• **HOW TO COMPLETE THIS TASK**: Every record below should be printed exactly, except for the pictures.

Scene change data
════

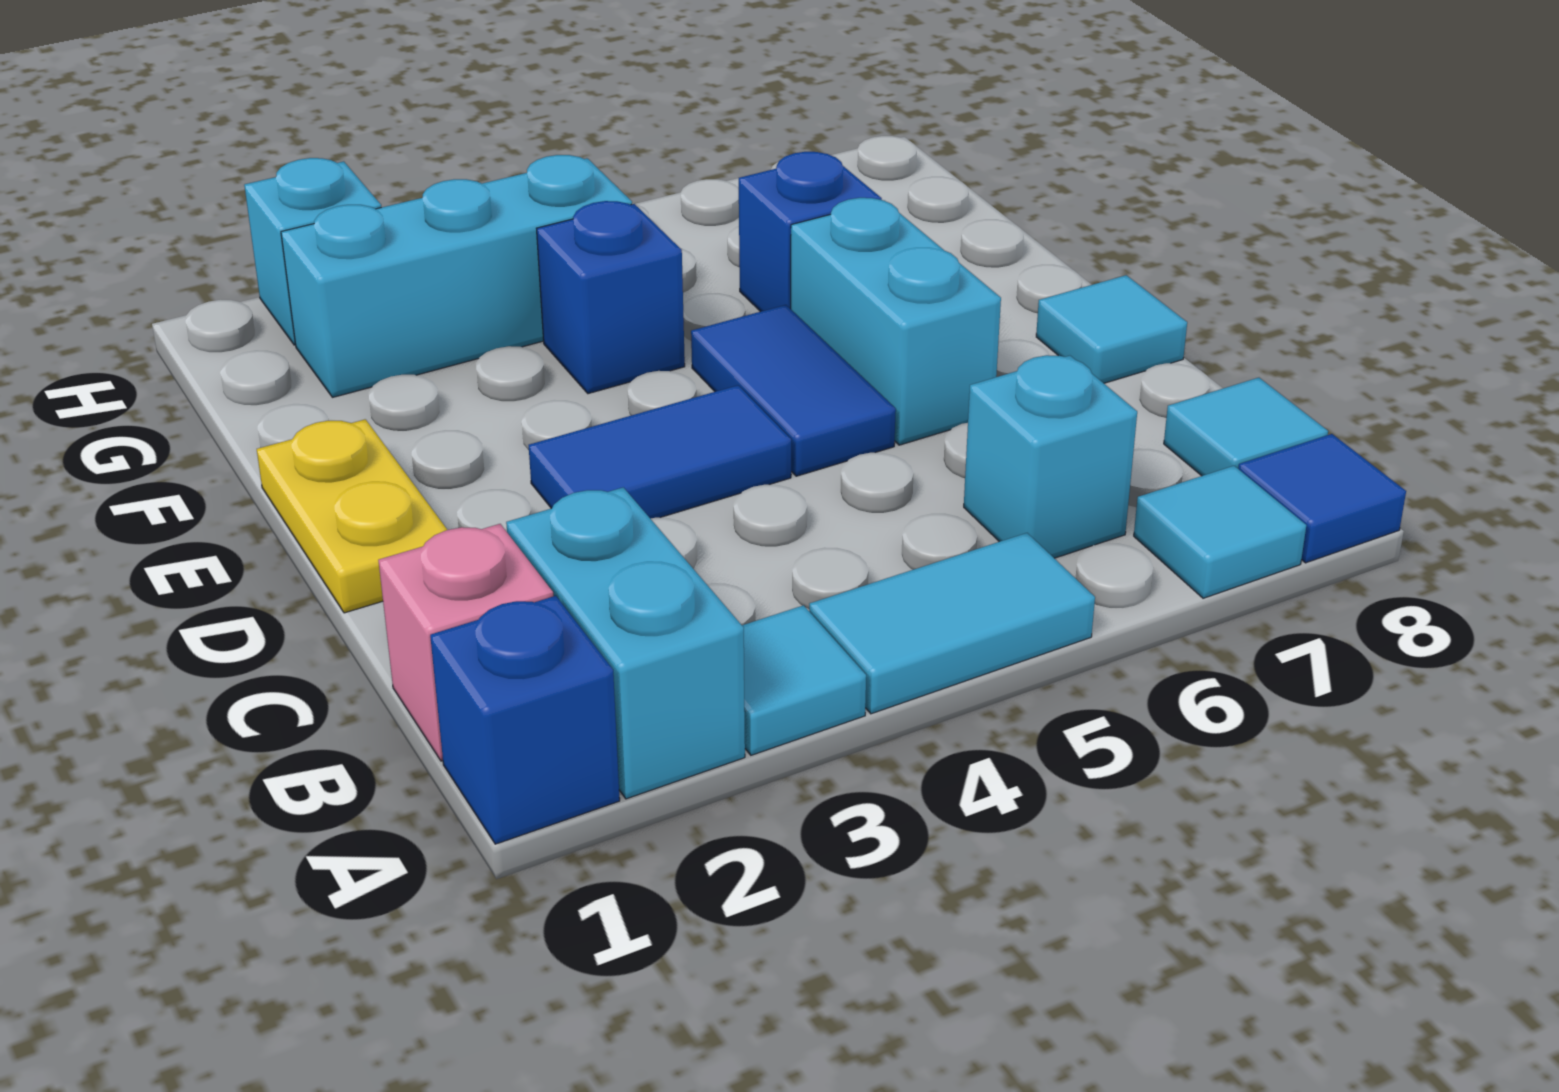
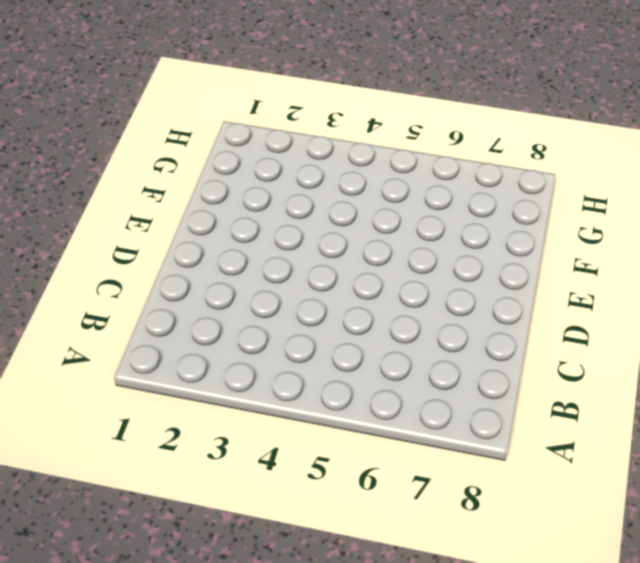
none -> blue brick A1 level 1
none -> cyan brick A2:B2 level 1
none -> cyan tile A3 level 1

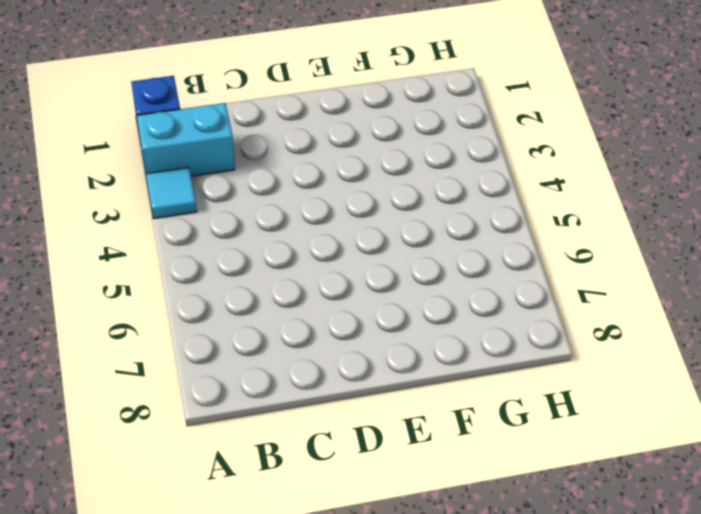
none -> cyan tile A4:A5 level 1
none -> cyan tile A7 level 1
none -> blue tile A8 level 1

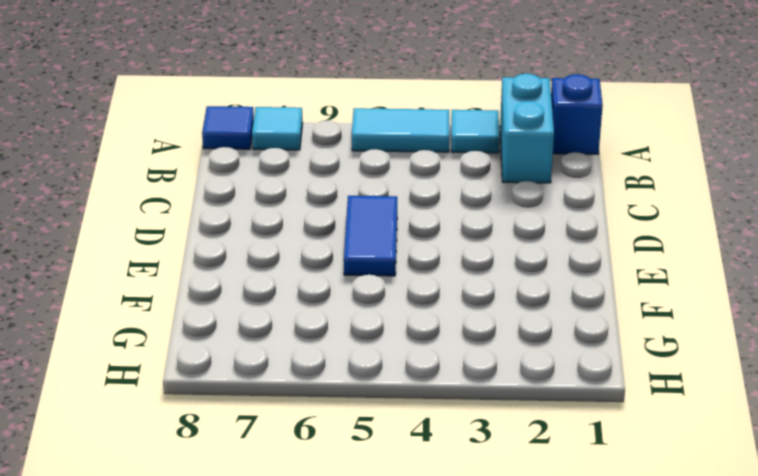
none -> pink brick B1 level 1
none -> cyan brick B6 level 1
none -> cyan tile B8 level 1

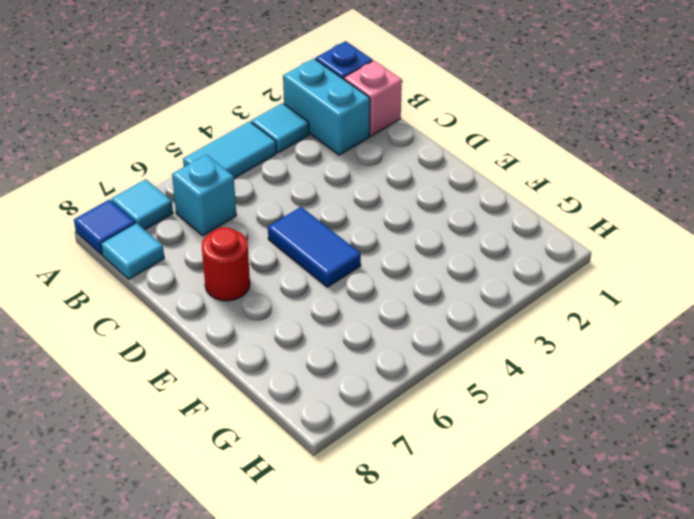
red round brick D7 level 1 -> none
none -> yellow plate D1:E1 level 1
none -> blue tile D3:D4 level 1
none -> cyan brick D6:E6 level 1

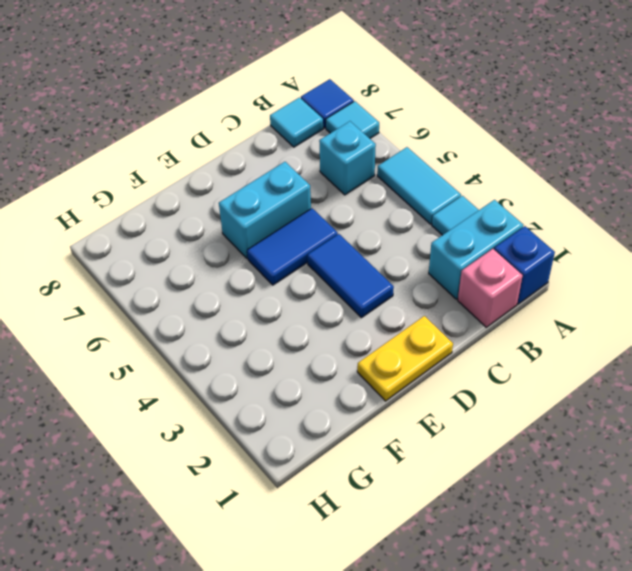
none -> cyan tile D8 level 1
none -> blue brick F4 level 1
none -> blue brick F6 level 1

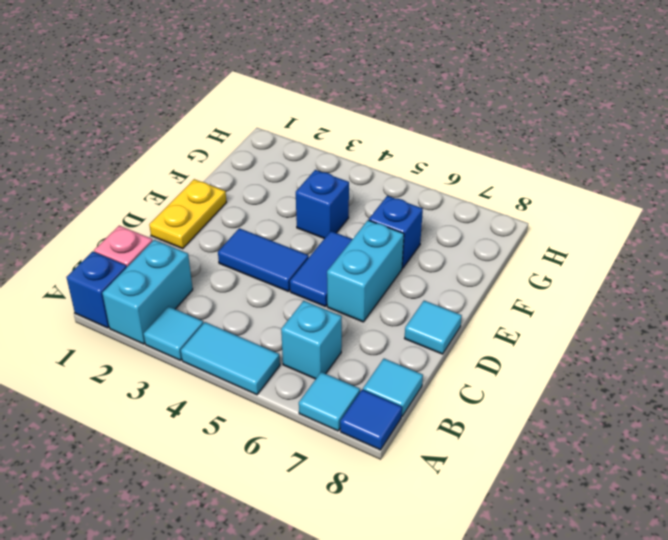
none -> cyan brick G2:G4 level 1
none -> cyan brick H2 level 1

════

• **EXPECTED ANSWER**:
none -> blue brick A1 level 1
none -> cyan brick A2:B2 level 1
none -> cyan tile A3 level 1

none -> cyan tile A4:A5 level 1
none -> cyan tile A7 level 1
none -> blue tile A8 level 1

none -> pink brick B1 level 1
none -> cyan brick B6 level 1
none -> cyan tile B8 level 1

red round brick D7 level 1 -> none
none -> yellow plate D1:E1 level 1
none -> blue tile D3:D4 level 1
none -> cyan brick D6:E6 level 1

none -> cyan tile D8 level 1
none -> blue brick F4 level 1
none -> blue brick F6 level 1

none -> cyan brick G2:G4 level 1
none -> cyan brick H2 level 1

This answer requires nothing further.